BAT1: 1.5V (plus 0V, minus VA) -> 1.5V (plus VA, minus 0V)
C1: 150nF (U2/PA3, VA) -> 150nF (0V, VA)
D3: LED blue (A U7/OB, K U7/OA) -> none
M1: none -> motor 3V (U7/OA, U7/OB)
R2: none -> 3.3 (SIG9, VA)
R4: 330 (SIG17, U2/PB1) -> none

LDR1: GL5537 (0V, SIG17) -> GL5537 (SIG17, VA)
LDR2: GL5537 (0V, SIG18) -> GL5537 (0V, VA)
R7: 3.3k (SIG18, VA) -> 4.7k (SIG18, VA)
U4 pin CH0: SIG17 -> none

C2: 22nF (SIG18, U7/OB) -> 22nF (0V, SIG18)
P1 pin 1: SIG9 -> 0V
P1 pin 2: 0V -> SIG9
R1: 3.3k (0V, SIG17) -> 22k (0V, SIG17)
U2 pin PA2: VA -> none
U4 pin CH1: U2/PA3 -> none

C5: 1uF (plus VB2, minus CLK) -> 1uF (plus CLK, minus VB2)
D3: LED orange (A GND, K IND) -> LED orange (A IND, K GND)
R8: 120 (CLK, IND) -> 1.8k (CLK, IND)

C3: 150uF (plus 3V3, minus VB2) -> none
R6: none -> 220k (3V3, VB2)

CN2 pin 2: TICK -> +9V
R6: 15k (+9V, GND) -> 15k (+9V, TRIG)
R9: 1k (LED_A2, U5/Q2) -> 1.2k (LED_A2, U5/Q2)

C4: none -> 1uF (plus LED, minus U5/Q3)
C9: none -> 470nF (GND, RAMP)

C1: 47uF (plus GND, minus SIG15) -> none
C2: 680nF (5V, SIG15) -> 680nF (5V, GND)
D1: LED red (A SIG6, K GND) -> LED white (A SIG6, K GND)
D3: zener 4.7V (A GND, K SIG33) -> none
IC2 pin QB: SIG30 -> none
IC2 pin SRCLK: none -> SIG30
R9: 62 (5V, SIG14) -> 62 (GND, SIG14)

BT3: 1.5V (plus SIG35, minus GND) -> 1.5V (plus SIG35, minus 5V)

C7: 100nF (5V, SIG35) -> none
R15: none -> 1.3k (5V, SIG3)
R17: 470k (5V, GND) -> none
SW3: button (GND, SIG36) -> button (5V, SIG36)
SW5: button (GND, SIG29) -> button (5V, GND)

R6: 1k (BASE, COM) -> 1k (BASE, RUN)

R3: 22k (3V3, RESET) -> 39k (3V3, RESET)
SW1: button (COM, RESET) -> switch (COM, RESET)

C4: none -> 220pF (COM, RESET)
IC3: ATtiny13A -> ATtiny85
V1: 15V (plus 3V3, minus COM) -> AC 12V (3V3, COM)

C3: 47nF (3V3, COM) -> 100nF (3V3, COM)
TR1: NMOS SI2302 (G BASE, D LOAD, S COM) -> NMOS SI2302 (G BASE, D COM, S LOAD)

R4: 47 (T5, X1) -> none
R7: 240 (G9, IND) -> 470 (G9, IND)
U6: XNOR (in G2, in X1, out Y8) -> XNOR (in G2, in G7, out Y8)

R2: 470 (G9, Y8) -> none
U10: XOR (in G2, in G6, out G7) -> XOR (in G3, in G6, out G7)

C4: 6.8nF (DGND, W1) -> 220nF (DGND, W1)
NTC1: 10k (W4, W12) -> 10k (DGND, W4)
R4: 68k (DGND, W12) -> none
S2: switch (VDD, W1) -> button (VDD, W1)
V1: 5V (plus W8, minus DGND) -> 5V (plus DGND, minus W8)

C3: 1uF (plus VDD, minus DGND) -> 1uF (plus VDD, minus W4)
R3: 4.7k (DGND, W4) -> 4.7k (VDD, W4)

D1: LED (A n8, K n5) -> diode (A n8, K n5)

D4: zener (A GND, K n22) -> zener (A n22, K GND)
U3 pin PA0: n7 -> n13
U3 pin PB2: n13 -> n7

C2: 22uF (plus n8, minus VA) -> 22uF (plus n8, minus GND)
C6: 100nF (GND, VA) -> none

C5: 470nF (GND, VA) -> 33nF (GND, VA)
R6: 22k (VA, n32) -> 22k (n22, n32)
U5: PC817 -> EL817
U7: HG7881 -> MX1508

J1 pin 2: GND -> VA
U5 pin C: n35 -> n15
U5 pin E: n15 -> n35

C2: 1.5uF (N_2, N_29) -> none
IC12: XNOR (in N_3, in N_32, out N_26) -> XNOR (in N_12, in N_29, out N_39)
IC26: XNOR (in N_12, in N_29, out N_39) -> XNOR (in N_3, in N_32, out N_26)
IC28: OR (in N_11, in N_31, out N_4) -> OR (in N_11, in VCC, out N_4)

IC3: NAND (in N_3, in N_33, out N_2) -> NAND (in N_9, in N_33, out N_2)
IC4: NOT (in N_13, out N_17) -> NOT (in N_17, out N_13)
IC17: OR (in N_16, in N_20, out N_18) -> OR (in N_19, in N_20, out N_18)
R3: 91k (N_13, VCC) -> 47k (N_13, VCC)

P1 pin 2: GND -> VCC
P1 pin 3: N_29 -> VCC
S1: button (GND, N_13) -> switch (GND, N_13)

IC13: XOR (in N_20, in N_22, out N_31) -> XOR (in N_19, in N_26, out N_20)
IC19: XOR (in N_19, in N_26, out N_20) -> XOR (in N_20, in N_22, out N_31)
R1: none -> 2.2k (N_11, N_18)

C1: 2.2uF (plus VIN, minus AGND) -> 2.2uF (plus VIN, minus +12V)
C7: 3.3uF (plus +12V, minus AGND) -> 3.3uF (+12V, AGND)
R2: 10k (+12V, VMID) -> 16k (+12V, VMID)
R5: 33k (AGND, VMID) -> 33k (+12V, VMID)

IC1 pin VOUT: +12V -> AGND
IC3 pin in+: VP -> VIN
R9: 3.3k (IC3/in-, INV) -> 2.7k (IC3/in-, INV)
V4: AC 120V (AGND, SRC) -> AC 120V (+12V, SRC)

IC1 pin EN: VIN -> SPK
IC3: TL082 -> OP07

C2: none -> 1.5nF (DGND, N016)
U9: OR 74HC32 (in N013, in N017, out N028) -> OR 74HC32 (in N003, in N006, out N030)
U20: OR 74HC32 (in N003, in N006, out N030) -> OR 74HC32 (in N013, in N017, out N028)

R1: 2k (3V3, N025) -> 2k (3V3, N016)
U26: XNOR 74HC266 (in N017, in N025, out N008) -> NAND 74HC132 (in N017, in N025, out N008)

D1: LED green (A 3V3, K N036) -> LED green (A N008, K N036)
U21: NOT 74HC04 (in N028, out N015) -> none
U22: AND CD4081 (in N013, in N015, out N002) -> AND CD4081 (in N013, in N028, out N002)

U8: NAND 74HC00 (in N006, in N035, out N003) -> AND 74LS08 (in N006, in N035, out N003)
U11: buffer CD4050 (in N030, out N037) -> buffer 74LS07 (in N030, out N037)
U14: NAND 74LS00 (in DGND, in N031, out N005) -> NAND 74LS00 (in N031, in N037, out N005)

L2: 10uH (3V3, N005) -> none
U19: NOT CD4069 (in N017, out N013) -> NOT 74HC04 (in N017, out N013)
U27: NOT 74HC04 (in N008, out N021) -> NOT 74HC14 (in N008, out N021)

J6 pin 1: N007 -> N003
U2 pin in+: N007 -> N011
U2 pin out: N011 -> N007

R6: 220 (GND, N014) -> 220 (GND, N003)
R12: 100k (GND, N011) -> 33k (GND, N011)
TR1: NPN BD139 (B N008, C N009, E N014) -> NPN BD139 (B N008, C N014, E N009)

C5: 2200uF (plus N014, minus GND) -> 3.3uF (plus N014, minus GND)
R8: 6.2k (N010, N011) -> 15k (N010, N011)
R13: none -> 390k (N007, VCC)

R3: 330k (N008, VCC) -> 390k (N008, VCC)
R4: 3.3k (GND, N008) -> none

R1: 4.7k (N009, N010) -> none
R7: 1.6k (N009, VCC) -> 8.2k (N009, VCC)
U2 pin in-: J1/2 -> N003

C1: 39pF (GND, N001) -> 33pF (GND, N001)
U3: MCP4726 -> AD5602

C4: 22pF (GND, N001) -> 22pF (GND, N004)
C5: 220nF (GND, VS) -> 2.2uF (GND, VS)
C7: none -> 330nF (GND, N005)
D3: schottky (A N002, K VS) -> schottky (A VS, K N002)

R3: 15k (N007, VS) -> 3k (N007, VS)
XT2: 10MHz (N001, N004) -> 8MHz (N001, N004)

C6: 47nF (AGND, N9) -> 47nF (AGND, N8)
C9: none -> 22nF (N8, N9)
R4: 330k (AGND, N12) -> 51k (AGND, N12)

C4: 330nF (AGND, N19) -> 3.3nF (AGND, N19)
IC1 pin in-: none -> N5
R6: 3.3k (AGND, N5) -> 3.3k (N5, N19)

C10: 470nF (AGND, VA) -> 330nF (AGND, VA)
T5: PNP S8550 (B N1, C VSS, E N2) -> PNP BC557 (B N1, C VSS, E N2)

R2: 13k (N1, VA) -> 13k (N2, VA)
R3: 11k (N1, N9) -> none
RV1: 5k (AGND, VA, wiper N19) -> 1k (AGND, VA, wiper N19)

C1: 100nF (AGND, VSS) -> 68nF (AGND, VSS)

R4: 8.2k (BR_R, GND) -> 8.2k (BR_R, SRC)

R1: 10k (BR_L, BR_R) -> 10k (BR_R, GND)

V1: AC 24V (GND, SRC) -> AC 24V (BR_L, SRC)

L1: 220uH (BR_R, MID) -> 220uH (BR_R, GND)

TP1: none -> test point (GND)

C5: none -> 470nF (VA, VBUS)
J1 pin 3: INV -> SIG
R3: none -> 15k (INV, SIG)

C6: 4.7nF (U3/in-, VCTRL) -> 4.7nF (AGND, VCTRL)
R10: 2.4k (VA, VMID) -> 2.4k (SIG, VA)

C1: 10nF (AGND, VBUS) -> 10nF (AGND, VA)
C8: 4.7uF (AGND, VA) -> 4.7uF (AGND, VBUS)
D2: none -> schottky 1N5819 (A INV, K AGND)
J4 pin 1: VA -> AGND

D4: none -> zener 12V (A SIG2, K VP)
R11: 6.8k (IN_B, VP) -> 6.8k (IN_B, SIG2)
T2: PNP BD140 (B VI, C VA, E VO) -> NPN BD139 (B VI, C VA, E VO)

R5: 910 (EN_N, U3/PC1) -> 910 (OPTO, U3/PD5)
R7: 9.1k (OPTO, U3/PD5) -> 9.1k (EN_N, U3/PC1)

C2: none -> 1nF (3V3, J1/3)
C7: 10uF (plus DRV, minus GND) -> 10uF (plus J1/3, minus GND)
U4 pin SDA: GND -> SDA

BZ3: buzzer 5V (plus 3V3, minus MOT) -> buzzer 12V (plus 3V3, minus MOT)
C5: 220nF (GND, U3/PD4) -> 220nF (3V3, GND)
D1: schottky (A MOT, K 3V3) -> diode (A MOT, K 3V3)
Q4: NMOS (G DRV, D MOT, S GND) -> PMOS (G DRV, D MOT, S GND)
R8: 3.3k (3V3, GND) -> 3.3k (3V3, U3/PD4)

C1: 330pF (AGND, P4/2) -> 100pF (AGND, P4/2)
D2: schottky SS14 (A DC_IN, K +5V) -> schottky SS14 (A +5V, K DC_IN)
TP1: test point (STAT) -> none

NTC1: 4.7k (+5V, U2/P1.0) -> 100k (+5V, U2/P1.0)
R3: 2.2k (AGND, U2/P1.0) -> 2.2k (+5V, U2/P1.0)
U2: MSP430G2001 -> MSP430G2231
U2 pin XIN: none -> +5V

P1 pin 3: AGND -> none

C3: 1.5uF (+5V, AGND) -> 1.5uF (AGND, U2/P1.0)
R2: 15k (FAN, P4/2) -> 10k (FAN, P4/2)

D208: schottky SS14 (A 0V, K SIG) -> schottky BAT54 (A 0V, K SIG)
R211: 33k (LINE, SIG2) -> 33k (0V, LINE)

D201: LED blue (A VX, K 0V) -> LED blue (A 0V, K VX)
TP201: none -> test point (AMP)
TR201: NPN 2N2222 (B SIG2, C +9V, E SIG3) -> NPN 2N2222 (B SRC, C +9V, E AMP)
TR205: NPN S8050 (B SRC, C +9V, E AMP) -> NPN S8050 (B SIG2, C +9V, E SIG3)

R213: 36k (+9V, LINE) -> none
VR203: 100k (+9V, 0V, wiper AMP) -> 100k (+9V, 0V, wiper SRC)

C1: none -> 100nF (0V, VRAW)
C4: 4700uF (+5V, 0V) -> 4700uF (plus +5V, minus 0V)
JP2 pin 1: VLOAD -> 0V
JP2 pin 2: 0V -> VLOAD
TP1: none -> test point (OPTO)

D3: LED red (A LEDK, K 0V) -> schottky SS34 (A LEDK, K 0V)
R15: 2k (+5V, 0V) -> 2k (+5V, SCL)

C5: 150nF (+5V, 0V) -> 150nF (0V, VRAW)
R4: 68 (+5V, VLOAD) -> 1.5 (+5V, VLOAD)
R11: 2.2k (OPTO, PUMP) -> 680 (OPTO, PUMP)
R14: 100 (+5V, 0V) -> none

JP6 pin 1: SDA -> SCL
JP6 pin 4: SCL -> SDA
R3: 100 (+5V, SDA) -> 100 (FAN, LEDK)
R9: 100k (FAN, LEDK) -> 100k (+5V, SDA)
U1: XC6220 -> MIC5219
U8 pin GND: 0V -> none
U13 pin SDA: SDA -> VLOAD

============

Go through the material above, and wherever a line contains the string "blue", return it.

● Response area:
D3: LED blue (A U7/OB, K U7/OA) -> none
D201: LED blue (A VX, K 0V) -> LED blue (A 0V, K VX)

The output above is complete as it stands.